# [What you are asked to do]
Drop every picture, then transcribe the remaining data exactly.

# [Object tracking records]
[Start of section]

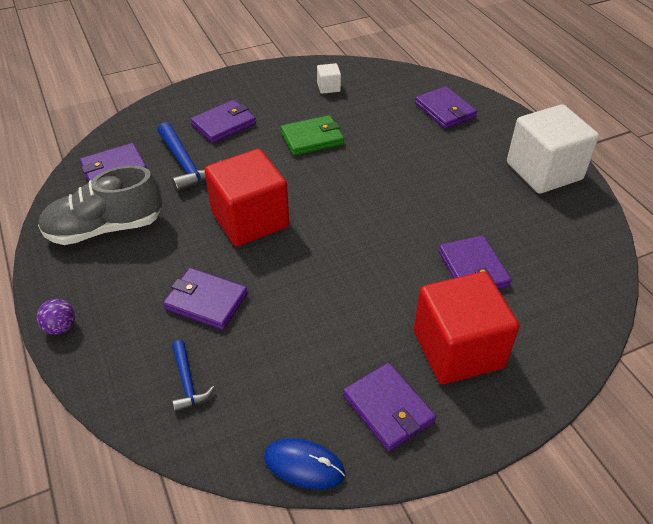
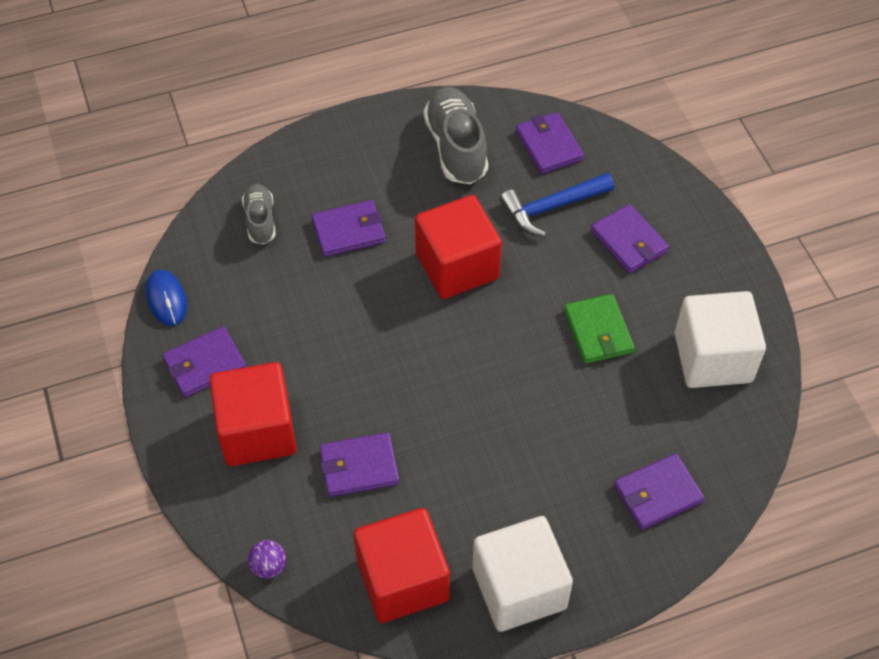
camera: 95 degrees right, 10 degrees up
purple ball [37,299,75,335] -> purple ball moved to [248,540,286,579]
purple wallet [163,268,248,330] -> purple wallet turned 45 degrees clockwise [312,200,386,257]
blue hammer [172,340,215,413] -> grey shoe [242,184,276,245]
blue mouse [264,438,345,489] -> blue mouse turned 45 degrees counterclockwise [146,270,187,326]
white cube [317,63,341,94] -> white cube [675,291,766,388], size x2.37
none -> red cube [354,508,450,623]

[End of section]

# [Answer area]
camera: 95 degrees right, 10 degrees up
purple ball [37,299,75,335] -> purple ball moved to [248,540,286,579]
purple wallet [163,268,248,330] -> purple wallet turned 45 degrees clockwise [312,200,386,257]
blue hammer [172,340,215,413] -> grey shoe [242,184,276,245]
blue mouse [264,438,345,489] -> blue mouse turned 45 degrees counterclockwise [146,270,187,326]
white cube [317,63,341,94] -> white cube [675,291,766,388], size x2.37
none -> red cube [354,508,450,623]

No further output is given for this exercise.